*ASSIGNMENT*. Line by line, the entries below are to be reproduced unaltered.

*Recorded data*.
BEGIN

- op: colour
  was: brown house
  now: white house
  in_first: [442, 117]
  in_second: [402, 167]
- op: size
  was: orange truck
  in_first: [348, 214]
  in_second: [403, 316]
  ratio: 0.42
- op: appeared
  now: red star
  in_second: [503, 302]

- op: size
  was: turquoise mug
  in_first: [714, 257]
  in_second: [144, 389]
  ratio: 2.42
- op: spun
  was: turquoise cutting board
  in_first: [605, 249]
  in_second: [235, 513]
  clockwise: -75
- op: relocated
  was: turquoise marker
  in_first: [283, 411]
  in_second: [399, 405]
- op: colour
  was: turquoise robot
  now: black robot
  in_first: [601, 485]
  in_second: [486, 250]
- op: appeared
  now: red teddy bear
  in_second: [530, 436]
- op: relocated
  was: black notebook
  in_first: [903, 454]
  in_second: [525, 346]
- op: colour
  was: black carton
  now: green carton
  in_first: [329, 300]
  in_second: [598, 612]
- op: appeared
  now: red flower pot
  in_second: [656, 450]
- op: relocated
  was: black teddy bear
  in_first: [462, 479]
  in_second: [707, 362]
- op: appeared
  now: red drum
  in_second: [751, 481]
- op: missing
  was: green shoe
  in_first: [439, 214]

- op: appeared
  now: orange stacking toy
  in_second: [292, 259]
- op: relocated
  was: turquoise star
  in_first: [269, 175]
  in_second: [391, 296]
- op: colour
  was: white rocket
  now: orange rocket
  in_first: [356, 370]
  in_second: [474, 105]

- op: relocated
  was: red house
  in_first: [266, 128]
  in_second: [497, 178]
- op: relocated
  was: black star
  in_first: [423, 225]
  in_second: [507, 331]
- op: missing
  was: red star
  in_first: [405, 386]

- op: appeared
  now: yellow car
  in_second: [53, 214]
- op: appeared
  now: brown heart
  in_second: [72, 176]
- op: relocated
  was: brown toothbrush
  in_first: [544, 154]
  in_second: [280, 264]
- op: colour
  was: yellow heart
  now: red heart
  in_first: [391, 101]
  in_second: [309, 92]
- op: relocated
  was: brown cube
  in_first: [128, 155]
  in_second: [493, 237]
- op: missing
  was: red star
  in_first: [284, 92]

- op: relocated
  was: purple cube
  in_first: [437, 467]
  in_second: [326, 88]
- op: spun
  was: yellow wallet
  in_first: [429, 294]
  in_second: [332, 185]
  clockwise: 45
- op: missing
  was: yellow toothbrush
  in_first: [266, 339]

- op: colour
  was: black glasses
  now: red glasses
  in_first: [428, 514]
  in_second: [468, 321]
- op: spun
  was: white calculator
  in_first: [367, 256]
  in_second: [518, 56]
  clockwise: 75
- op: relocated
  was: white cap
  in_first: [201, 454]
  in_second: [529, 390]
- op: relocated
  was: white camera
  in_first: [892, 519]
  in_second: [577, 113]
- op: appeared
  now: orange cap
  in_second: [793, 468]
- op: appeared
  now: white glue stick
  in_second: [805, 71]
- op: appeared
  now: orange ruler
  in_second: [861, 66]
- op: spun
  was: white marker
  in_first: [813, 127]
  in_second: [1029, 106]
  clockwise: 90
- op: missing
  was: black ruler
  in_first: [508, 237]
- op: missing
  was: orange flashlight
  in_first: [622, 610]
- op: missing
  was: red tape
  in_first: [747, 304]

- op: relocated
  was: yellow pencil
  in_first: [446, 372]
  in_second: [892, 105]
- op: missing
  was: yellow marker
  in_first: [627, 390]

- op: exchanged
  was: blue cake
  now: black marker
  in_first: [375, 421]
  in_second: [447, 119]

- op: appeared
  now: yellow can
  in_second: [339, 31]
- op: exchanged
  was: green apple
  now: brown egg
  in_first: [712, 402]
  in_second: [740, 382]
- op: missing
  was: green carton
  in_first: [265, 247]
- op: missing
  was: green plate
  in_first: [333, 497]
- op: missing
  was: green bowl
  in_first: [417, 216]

END

*SOLUTION TO THE EXERCISE*.
- op: colour
  was: brown house
  now: white house
  in_first: [442, 117]
  in_second: [402, 167]
- op: size
  was: orange truck
  in_first: [348, 214]
  in_second: [403, 316]
  ratio: 0.42
- op: appeared
  now: red star
  in_second: [503, 302]

- op: size
  was: turquoise mug
  in_first: [714, 257]
  in_second: [144, 389]
  ratio: 2.42
- op: spun
  was: turquoise cutting board
  in_first: [605, 249]
  in_second: [235, 513]
  clockwise: -75
- op: relocated
  was: turquoise marker
  in_first: [283, 411]
  in_second: [399, 405]
- op: colour
  was: turquoise robot
  now: black robot
  in_first: [601, 485]
  in_second: [486, 250]
- op: appeared
  now: red teddy bear
  in_second: [530, 436]
- op: relocated
  was: black notebook
  in_first: [903, 454]
  in_second: [525, 346]
- op: colour
  was: black carton
  now: green carton
  in_first: [329, 300]
  in_second: [598, 612]
- op: appeared
  now: red flower pot
  in_second: [656, 450]
- op: relocated
  was: black teddy bear
  in_first: [462, 479]
  in_second: [707, 362]
- op: appeared
  now: red drum
  in_second: [751, 481]
- op: missing
  was: green shoe
  in_first: [439, 214]

- op: appeared
  now: orange stacking toy
  in_second: [292, 259]
- op: relocated
  was: turquoise star
  in_first: [269, 175]
  in_second: [391, 296]
- op: colour
  was: white rocket
  now: orange rocket
  in_first: [356, 370]
  in_second: [474, 105]

- op: relocated
  was: red house
  in_first: [266, 128]
  in_second: [497, 178]
- op: relocated
  was: black star
  in_first: [423, 225]
  in_second: [507, 331]
- op: missing
  was: red star
  in_first: [405, 386]

- op: appeared
  now: yellow car
  in_second: [53, 214]
- op: appeared
  now: brown heart
  in_second: [72, 176]
- op: relocated
  was: brown toothbrush
  in_first: [544, 154]
  in_second: [280, 264]
- op: colour
  was: yellow heart
  now: red heart
  in_first: [391, 101]
  in_second: [309, 92]
- op: relocated
  was: brown cube
  in_first: [128, 155]
  in_second: [493, 237]
- op: missing
  was: red star
  in_first: [284, 92]

- op: relocated
  was: purple cube
  in_first: [437, 467]
  in_second: [326, 88]
- op: spun
  was: yellow wallet
  in_first: [429, 294]
  in_second: [332, 185]
  clockwise: 45
- op: missing
  was: yellow toothbrush
  in_first: [266, 339]

- op: colour
  was: black glasses
  now: red glasses
  in_first: [428, 514]
  in_second: [468, 321]
- op: spun
  was: white calculator
  in_first: [367, 256]
  in_second: [518, 56]
  clockwise: 75
- op: relocated
  was: white cap
  in_first: [201, 454]
  in_second: [529, 390]
- op: relocated
  was: white camera
  in_first: [892, 519]
  in_second: [577, 113]
- op: appeared
  now: orange cap
  in_second: [793, 468]
- op: appeared
  now: white glue stick
  in_second: [805, 71]
- op: appeared
  now: orange ruler
  in_second: [861, 66]
- op: spun
  was: white marker
  in_first: [813, 127]
  in_second: [1029, 106]
  clockwise: 90
- op: missing
  was: black ruler
  in_first: [508, 237]
- op: missing
  was: orange flashlight
  in_first: [622, 610]
- op: missing
  was: red tape
  in_first: [747, 304]

- op: relocated
  was: yellow pencil
  in_first: [446, 372]
  in_second: [892, 105]
- op: missing
  was: yellow marker
  in_first: [627, 390]

- op: exchanged
  was: blue cake
  now: black marker
  in_first: [375, 421]
  in_second: [447, 119]

- op: appeared
  now: yellow can
  in_second: [339, 31]
- op: exchanged
  was: green apple
  now: brown egg
  in_first: [712, 402]
  in_second: [740, 382]
- op: missing
  was: green carton
  in_first: [265, 247]
- op: missing
  was: green plate
  in_first: [333, 497]
- op: missing
  was: green bowl
  in_first: [417, 216]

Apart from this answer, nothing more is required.